_TASK PROMPT_. Lines before the one containing "yellow triangle: (111, 174)" are to be skipped; reproduce that line and the rest of the records below exactly.
—————
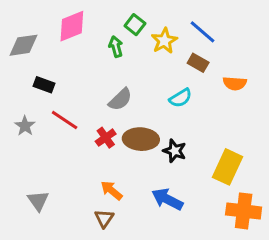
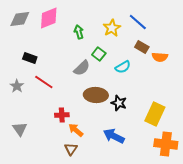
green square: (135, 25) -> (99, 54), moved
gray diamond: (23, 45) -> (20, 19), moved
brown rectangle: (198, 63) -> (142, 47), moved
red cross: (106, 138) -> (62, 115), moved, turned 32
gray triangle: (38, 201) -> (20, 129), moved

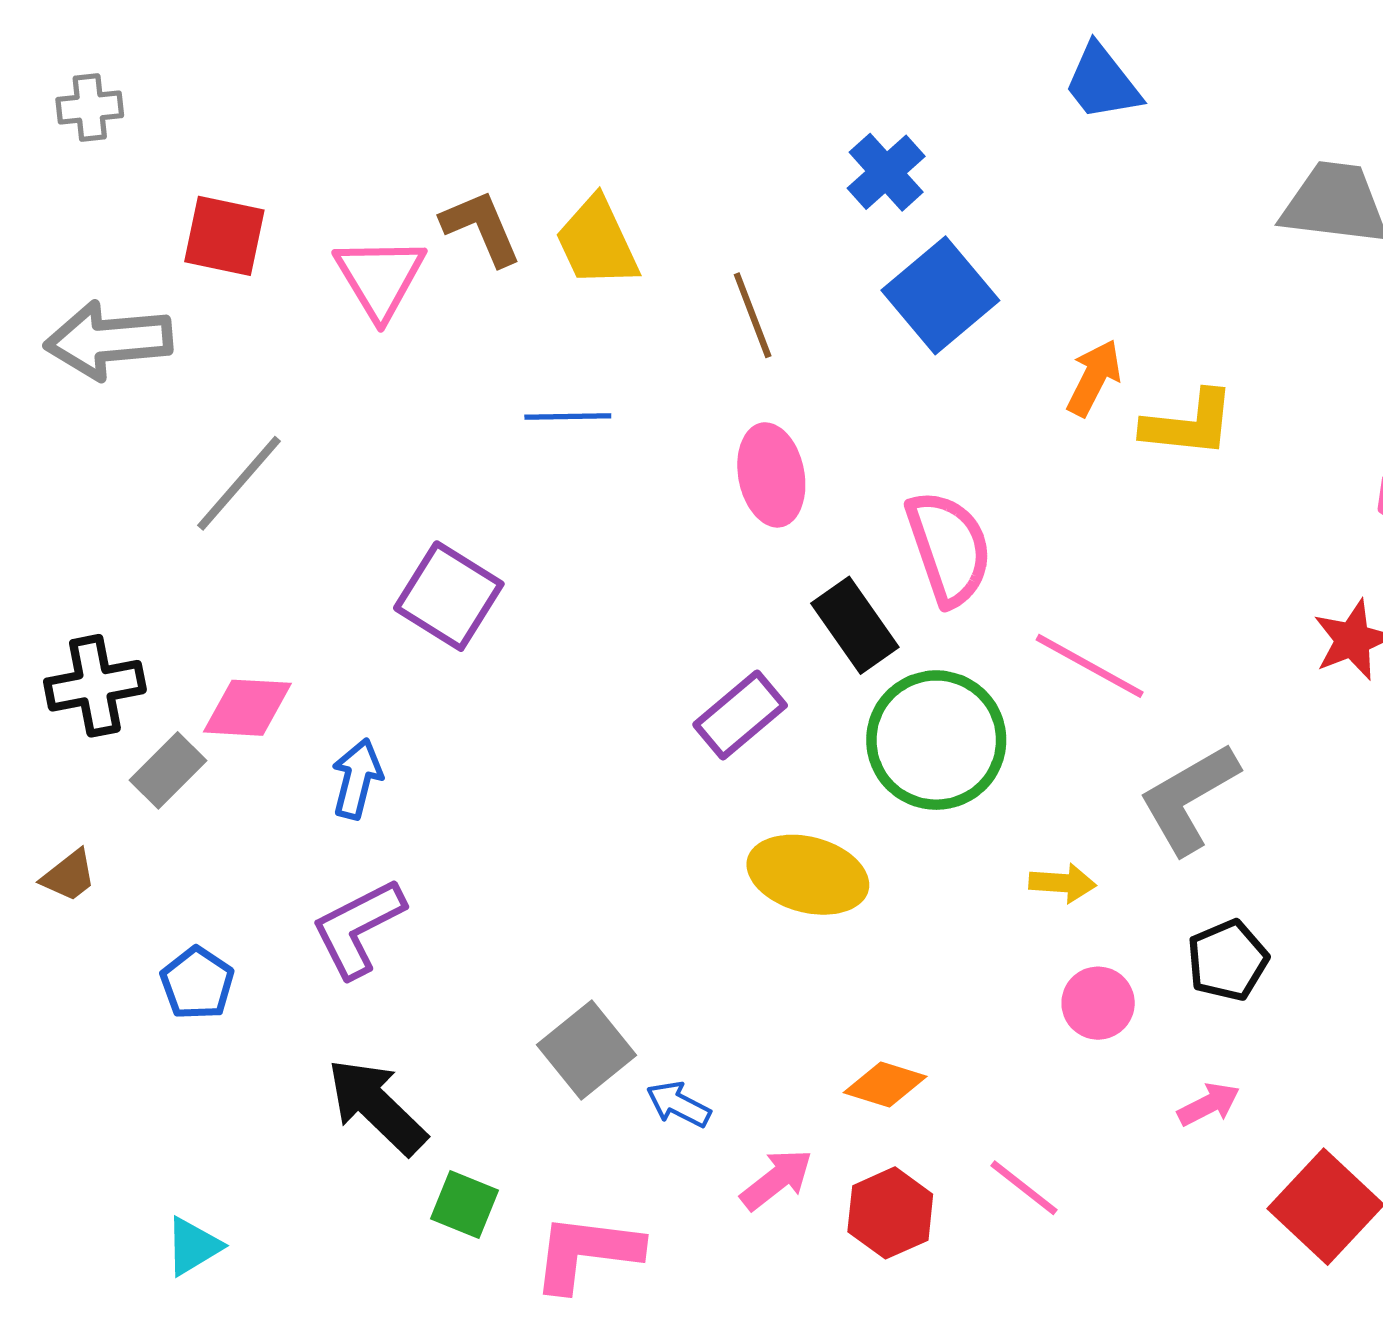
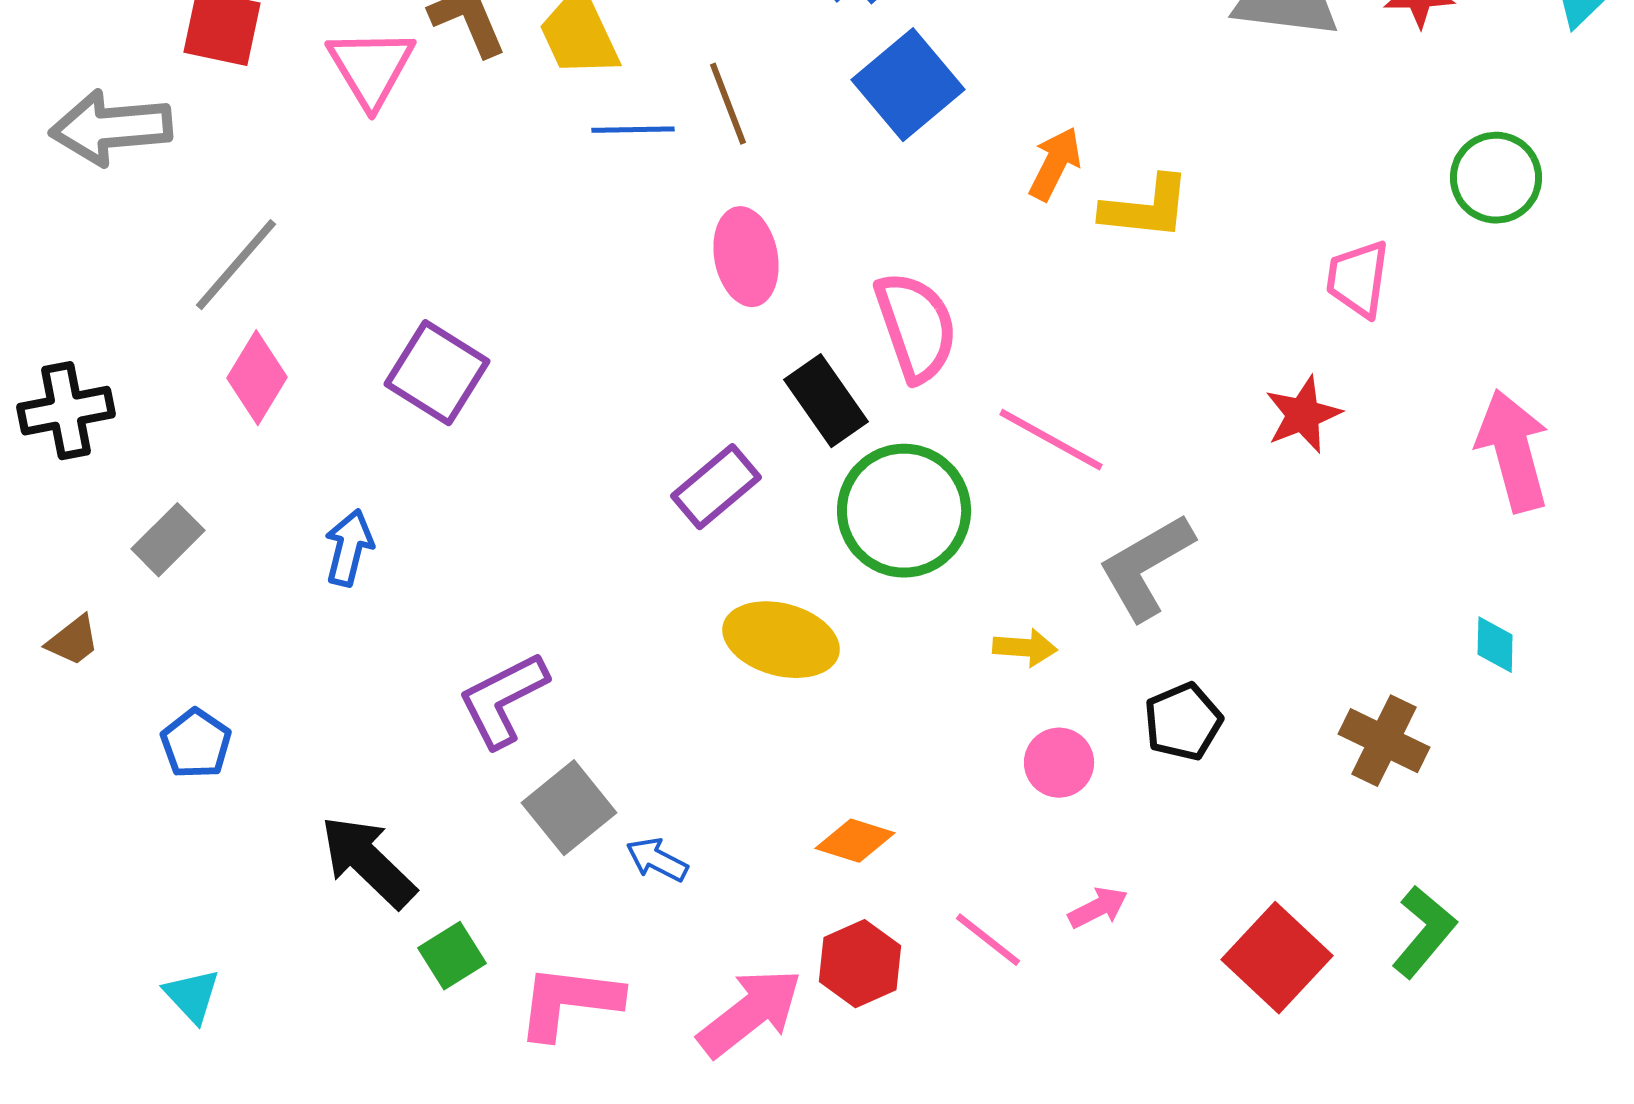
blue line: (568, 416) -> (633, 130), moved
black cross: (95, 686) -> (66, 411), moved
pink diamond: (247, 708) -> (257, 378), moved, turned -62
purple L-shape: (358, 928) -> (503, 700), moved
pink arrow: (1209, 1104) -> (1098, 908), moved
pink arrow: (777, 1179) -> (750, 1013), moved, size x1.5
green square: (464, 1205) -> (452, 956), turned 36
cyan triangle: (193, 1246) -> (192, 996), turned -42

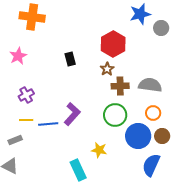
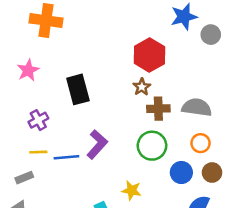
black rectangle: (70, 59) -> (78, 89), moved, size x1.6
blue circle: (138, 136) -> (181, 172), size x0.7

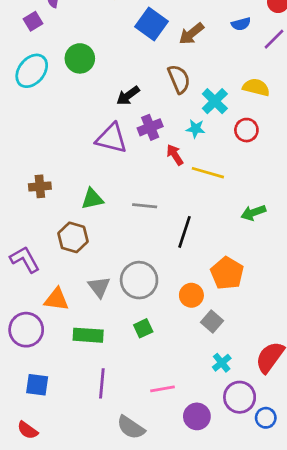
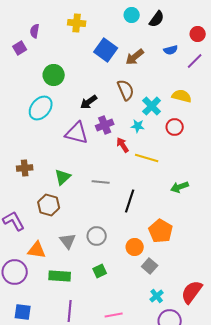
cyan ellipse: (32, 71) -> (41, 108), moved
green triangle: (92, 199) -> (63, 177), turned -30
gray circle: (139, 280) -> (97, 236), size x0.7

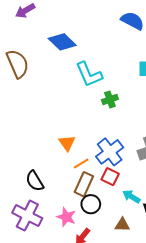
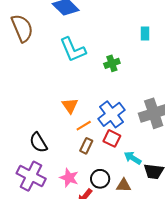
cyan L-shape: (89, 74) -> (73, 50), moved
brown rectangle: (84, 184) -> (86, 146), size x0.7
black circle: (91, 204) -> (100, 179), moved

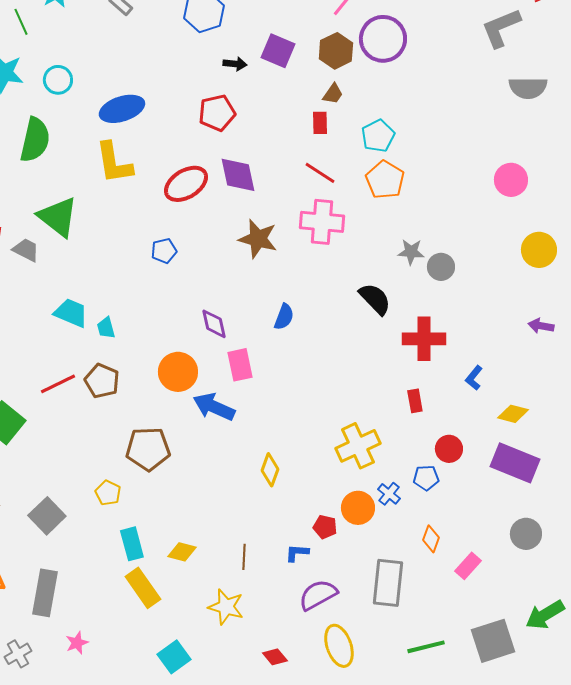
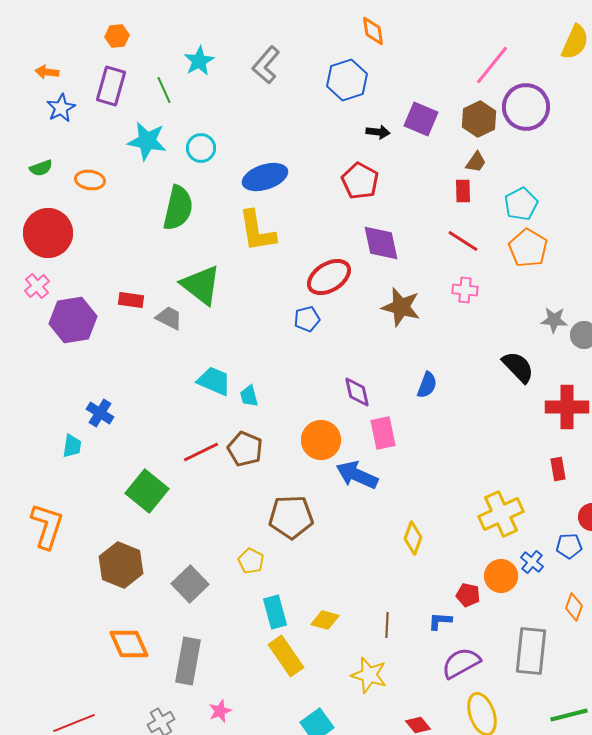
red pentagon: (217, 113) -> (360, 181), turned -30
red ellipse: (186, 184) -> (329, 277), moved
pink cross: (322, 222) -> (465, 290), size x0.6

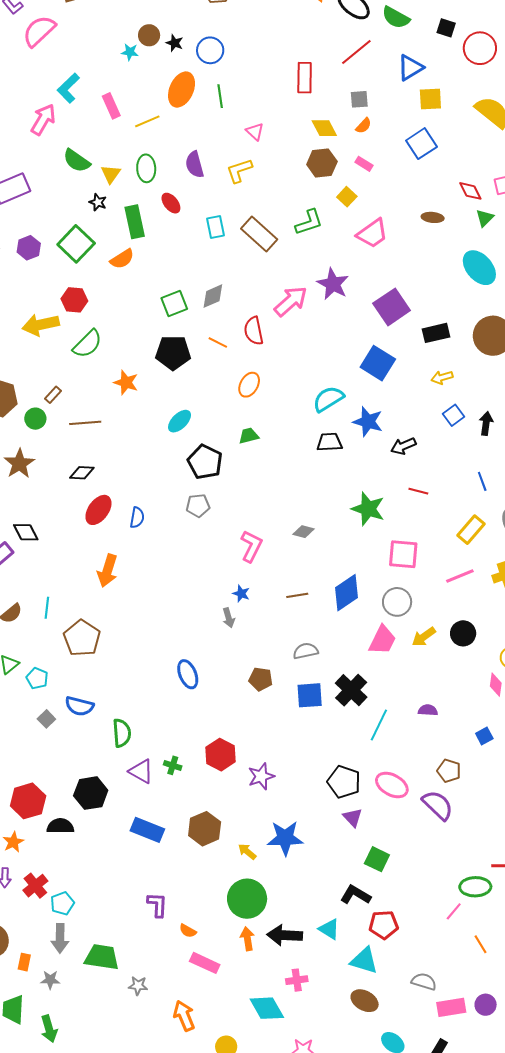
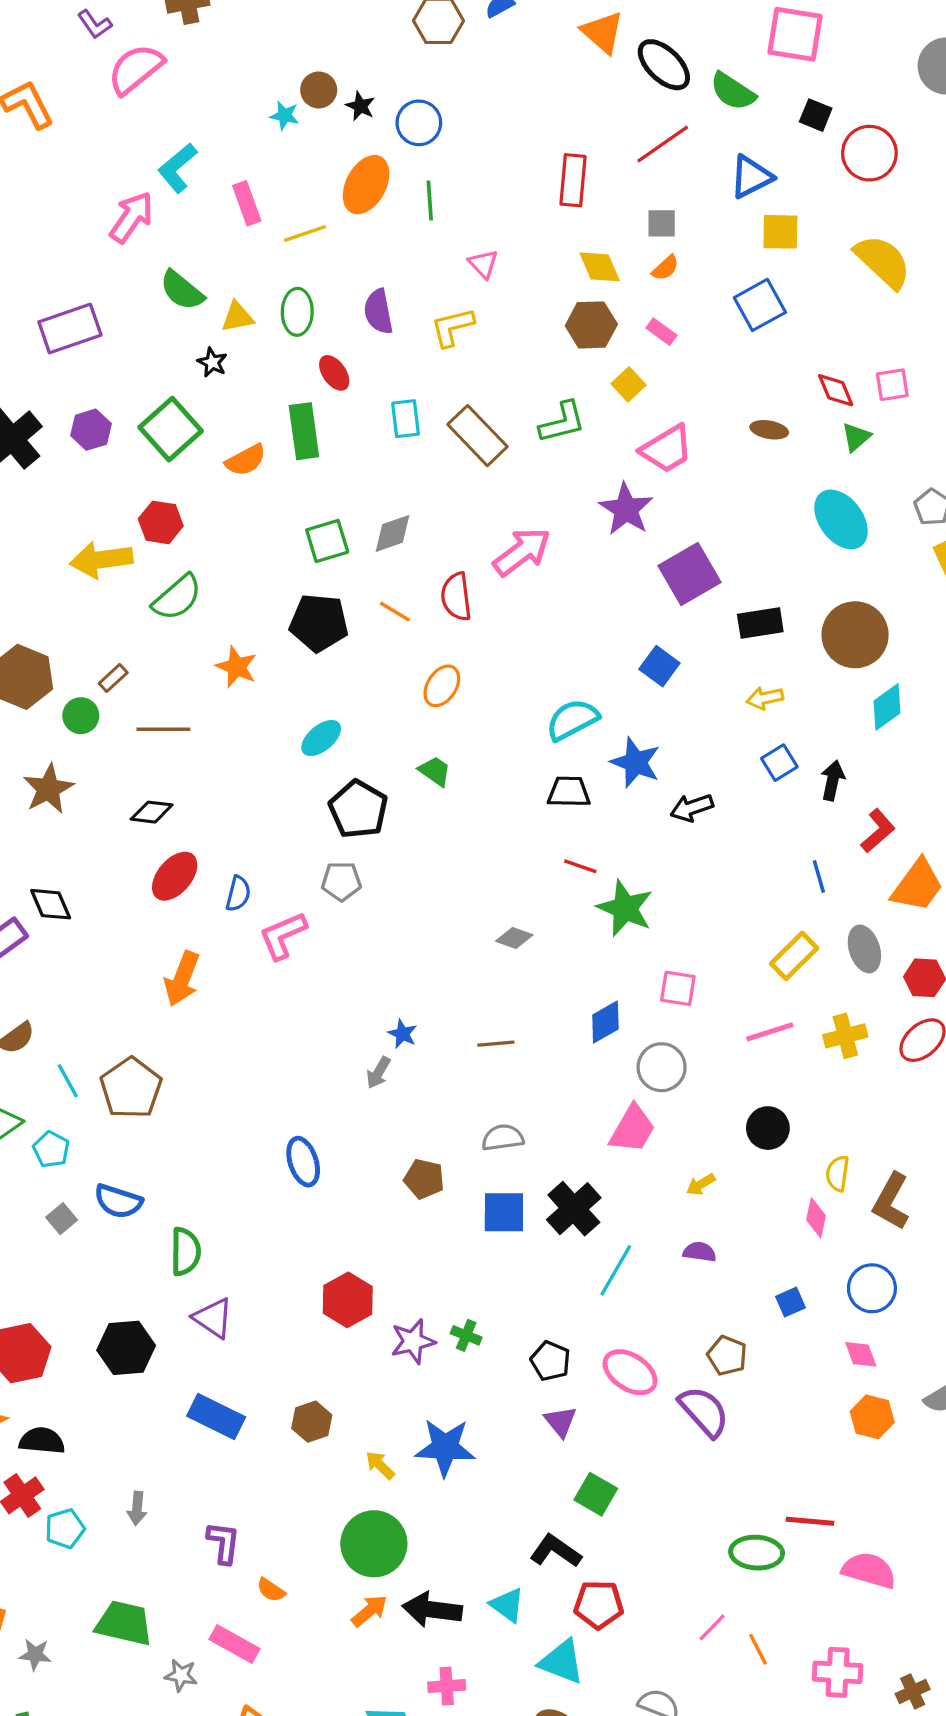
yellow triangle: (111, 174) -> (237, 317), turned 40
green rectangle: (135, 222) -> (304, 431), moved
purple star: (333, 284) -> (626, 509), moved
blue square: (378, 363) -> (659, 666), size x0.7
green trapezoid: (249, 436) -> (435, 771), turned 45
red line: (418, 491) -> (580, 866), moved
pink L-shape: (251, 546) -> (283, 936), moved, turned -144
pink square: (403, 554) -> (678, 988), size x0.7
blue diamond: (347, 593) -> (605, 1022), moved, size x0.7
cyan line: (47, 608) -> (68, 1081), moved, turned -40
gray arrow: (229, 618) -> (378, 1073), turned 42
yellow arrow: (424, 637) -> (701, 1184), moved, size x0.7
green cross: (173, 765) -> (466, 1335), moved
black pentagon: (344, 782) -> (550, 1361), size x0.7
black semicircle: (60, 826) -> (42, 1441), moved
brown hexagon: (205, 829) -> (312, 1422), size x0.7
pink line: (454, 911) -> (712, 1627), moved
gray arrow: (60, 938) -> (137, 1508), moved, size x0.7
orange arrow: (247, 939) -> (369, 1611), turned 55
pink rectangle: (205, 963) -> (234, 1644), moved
—————
_RESPONSE BOX_.
yellow triangle: (111, 174) -> (237, 317), turned 40
green rectangle: (135, 222) -> (304, 431), moved
purple star: (333, 284) -> (626, 509), moved
blue square: (378, 363) -> (659, 666), size x0.7
green trapezoid: (249, 436) -> (435, 771), turned 45
red line: (418, 491) -> (580, 866), moved
pink L-shape: (251, 546) -> (283, 936), moved, turned -144
pink square: (403, 554) -> (678, 988), size x0.7
blue diamond: (347, 593) -> (605, 1022), moved, size x0.7
cyan line: (47, 608) -> (68, 1081), moved, turned -40
gray arrow: (229, 618) -> (378, 1073), turned 42
yellow arrow: (424, 637) -> (701, 1184), moved, size x0.7
green cross: (173, 765) -> (466, 1335), moved
black pentagon: (344, 782) -> (550, 1361), size x0.7
black semicircle: (60, 826) -> (42, 1441), moved
brown hexagon: (205, 829) -> (312, 1422), size x0.7
pink line: (454, 911) -> (712, 1627), moved
gray arrow: (60, 938) -> (137, 1508), moved, size x0.7
orange arrow: (247, 939) -> (369, 1611), turned 55
pink rectangle: (205, 963) -> (234, 1644), moved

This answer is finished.